** Goal of the exercise **
Only the lines from the beginning of the data below through the line containing "- hourglass (orange) <513, 393>" belong in the response, each copied exactly.

** Material to process **
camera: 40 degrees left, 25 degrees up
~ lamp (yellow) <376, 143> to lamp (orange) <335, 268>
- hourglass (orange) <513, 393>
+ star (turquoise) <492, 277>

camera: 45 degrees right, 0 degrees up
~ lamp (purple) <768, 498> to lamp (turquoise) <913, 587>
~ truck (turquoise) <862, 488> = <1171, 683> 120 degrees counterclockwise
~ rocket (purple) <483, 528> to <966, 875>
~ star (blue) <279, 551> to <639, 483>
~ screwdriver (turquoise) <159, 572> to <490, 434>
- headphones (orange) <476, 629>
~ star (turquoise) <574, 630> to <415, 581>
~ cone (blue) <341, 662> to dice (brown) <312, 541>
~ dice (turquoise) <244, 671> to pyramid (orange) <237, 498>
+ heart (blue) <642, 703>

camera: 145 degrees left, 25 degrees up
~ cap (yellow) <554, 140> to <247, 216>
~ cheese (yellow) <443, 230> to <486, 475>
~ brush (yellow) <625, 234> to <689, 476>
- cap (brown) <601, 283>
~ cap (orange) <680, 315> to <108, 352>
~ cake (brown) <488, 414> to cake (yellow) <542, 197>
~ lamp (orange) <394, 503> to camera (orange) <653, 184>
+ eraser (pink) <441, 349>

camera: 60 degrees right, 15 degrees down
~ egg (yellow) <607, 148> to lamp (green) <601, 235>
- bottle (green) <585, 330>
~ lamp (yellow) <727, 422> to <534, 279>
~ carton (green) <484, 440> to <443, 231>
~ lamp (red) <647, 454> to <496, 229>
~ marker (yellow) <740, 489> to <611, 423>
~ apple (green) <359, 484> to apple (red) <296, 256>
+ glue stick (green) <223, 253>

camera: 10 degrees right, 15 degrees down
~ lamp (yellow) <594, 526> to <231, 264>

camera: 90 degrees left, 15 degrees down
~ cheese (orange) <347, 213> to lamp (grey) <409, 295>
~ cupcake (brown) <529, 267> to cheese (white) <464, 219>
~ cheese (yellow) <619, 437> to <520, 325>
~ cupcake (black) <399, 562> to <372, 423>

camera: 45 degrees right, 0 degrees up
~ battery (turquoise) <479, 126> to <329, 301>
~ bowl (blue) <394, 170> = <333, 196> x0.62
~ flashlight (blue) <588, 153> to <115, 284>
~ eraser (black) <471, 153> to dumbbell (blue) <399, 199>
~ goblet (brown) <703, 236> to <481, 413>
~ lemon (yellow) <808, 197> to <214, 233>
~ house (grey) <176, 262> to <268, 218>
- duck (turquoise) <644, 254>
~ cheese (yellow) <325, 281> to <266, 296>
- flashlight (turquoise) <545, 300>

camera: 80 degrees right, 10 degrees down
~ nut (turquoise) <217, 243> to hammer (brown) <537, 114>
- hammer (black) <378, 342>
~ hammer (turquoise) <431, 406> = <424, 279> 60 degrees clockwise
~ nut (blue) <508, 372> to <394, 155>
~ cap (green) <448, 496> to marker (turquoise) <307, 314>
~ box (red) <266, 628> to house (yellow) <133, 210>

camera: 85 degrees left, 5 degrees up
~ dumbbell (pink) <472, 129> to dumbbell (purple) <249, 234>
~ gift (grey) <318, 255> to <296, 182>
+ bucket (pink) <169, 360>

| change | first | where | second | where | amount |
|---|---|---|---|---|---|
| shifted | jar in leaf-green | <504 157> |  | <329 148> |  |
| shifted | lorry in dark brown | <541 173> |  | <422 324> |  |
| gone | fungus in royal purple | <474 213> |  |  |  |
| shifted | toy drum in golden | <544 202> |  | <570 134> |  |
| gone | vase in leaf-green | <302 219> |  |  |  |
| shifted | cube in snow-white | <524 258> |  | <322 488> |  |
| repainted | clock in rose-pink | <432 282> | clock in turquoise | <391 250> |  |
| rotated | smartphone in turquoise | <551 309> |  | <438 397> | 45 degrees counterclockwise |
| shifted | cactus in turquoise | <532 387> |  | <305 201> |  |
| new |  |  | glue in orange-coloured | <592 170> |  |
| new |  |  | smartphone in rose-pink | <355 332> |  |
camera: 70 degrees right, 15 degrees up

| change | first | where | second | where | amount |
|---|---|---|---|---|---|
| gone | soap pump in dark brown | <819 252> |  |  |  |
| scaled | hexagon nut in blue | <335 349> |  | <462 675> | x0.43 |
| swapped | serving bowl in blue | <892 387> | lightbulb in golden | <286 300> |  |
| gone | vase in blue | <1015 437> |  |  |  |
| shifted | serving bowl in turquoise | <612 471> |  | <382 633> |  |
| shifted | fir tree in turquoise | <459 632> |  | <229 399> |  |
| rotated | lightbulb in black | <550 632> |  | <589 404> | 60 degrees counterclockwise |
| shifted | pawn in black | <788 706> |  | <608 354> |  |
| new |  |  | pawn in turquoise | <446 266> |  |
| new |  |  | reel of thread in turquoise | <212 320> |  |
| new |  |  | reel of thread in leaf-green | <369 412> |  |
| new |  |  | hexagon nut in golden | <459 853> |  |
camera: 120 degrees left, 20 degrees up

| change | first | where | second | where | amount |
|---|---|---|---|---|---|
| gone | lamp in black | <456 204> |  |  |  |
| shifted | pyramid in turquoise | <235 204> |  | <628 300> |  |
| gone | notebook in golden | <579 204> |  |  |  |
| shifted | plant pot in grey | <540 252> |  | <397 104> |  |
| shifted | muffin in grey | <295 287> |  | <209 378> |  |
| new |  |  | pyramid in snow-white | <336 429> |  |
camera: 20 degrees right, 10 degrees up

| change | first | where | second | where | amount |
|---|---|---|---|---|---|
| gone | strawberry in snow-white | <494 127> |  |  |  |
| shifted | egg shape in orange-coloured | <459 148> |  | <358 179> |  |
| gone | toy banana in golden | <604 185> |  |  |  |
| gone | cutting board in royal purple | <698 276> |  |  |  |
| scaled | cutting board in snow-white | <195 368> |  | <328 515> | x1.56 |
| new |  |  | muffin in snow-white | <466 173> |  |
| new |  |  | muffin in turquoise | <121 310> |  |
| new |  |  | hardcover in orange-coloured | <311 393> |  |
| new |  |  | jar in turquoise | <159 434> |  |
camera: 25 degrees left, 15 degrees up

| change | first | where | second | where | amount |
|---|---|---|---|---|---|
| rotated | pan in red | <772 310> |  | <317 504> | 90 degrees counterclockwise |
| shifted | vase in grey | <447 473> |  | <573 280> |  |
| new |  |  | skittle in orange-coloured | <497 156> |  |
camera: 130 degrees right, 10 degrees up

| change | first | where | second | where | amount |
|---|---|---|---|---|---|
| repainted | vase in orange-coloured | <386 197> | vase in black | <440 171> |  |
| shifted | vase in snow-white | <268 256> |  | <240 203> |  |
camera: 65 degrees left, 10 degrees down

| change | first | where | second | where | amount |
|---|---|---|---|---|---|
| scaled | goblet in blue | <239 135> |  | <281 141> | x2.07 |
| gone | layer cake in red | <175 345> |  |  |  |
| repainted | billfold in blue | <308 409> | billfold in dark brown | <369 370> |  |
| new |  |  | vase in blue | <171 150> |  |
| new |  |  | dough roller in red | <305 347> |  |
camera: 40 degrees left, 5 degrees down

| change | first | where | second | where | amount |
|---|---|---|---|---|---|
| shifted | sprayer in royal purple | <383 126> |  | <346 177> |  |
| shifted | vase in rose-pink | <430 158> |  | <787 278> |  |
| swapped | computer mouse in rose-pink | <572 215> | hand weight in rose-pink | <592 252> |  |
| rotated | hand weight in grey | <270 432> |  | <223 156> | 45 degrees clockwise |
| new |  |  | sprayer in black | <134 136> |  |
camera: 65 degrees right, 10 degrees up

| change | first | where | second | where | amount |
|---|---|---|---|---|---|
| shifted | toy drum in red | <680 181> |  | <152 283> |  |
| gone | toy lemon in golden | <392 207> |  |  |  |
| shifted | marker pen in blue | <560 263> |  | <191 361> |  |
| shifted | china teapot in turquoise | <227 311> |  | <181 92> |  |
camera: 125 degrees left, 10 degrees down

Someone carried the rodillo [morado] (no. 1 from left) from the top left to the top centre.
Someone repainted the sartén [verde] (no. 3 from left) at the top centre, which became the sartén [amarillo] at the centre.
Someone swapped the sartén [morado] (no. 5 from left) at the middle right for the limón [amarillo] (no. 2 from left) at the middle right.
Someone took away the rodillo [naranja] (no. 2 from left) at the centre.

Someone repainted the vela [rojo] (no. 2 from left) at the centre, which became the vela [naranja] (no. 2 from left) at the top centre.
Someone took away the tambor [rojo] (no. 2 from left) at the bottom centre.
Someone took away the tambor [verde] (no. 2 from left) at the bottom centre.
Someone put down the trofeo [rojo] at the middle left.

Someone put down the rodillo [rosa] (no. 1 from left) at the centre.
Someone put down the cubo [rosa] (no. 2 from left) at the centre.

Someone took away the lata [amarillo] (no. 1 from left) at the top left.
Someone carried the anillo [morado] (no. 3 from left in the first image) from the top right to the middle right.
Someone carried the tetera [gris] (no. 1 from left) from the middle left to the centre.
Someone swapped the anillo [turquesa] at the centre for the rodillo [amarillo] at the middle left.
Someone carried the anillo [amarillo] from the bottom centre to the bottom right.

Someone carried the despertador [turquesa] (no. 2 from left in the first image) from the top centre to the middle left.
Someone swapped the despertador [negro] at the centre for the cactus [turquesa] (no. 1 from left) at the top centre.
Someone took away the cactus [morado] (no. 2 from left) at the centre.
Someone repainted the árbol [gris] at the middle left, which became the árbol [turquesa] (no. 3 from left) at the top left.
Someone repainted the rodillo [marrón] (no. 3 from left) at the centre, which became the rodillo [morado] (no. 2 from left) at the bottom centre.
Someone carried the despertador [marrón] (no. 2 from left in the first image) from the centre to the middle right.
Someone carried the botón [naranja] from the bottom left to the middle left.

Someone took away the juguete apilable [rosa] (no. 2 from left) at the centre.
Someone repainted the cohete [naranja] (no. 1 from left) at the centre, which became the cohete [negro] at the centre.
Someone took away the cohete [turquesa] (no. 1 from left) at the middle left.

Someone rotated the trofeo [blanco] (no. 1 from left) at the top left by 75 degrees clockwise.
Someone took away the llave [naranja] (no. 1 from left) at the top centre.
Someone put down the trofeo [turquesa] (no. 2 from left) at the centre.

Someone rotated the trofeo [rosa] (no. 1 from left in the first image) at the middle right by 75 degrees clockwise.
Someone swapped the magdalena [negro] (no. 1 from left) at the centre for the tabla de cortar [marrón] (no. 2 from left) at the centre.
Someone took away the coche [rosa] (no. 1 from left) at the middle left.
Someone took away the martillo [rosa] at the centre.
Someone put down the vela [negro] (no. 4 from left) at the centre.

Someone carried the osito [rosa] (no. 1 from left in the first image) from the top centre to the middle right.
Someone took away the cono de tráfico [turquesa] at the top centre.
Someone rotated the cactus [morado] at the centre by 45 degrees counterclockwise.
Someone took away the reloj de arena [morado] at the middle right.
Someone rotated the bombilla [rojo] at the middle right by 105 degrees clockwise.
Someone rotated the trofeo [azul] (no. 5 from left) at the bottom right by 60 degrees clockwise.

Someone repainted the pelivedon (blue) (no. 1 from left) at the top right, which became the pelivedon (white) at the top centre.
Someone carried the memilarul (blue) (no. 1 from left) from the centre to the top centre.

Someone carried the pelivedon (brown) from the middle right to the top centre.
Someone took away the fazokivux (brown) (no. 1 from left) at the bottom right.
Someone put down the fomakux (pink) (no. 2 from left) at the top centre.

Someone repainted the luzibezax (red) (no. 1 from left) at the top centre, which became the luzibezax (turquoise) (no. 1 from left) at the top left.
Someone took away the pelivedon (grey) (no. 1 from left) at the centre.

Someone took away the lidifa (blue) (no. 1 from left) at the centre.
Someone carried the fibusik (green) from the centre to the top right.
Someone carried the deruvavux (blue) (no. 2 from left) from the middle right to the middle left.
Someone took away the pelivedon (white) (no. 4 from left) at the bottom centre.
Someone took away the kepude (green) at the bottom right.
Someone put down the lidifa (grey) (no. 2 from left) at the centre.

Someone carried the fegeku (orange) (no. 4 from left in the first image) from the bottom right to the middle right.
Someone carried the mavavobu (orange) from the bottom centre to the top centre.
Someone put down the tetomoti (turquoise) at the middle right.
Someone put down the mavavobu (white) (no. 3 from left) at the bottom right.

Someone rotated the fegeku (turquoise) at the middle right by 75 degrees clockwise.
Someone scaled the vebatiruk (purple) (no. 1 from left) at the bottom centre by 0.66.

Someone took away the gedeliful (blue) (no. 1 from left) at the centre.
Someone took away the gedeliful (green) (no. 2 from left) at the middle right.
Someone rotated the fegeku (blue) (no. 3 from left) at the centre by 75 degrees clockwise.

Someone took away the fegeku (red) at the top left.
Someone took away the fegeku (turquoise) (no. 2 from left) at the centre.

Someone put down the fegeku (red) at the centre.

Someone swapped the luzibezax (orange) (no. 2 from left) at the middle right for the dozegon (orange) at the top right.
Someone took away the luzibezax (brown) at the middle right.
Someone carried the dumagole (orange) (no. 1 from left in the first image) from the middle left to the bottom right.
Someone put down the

** Result for this task **
camera: 40 degrees left, 25 degrees up
~ lamp (yellow) <376, 143> to lamp (orange) <335, 268>
- hourglass (orange) <513, 393>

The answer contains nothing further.